Your goal: Write out exactly, with no other output, the lines below from the one that contains "black bell: 1 -> 3" through the end.

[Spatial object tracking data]
+ + + + +

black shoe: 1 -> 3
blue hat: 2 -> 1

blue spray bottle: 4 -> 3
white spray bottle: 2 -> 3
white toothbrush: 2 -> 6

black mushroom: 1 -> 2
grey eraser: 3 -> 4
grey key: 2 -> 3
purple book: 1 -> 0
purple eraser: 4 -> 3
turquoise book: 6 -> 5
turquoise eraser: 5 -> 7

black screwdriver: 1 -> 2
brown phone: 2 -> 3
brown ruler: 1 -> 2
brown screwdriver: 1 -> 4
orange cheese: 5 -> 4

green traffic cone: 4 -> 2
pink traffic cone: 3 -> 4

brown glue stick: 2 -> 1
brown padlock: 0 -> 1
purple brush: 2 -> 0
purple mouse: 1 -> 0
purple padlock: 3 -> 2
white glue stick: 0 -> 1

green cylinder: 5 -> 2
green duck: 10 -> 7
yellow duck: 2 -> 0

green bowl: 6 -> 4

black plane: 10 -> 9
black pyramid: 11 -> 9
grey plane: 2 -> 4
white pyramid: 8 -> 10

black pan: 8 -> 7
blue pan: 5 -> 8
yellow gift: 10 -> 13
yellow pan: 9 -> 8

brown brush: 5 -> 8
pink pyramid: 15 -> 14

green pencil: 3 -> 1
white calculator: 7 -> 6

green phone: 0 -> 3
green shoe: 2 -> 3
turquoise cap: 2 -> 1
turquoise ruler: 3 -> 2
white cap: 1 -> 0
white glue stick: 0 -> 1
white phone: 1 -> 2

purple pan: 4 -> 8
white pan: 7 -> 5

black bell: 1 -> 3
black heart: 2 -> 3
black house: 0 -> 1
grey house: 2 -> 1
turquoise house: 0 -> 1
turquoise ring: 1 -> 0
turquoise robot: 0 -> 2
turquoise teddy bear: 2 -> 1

+ + + + +

Task answer:
black bell: 1 -> 3
black heart: 2 -> 3
black house: 0 -> 1
grey house: 2 -> 1
turquoise house: 0 -> 1
turquoise ring: 1 -> 0
turquoise robot: 0 -> 2
turquoise teddy bear: 2 -> 1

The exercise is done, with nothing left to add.